PROVIDED ENTRIES:
━━━━━━
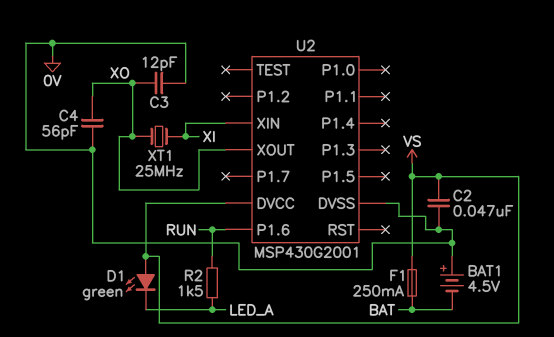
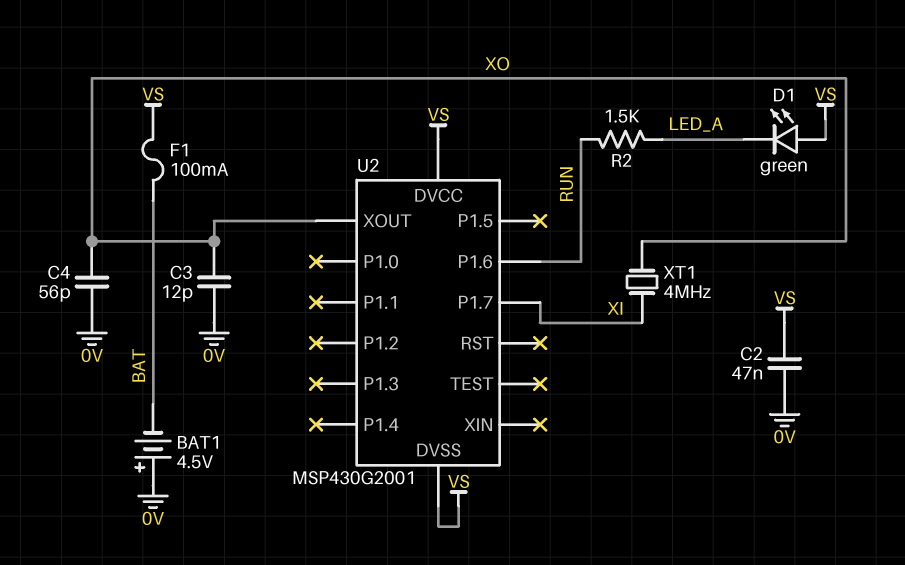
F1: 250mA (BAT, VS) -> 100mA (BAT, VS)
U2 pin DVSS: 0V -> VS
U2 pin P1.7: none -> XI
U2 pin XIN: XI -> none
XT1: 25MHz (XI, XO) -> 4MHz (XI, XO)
━━━━━━
EXERCISE OBJECTIVE:
Could you copy all of the entries above exactly, without the pictures?

RESULT OF THIS TASK:
F1: 250mA (BAT, VS) -> 100mA (BAT, VS)
U2 pin DVSS: 0V -> VS
U2 pin P1.7: none -> XI
U2 pin XIN: XI -> none
XT1: 25MHz (XI, XO) -> 4MHz (XI, XO)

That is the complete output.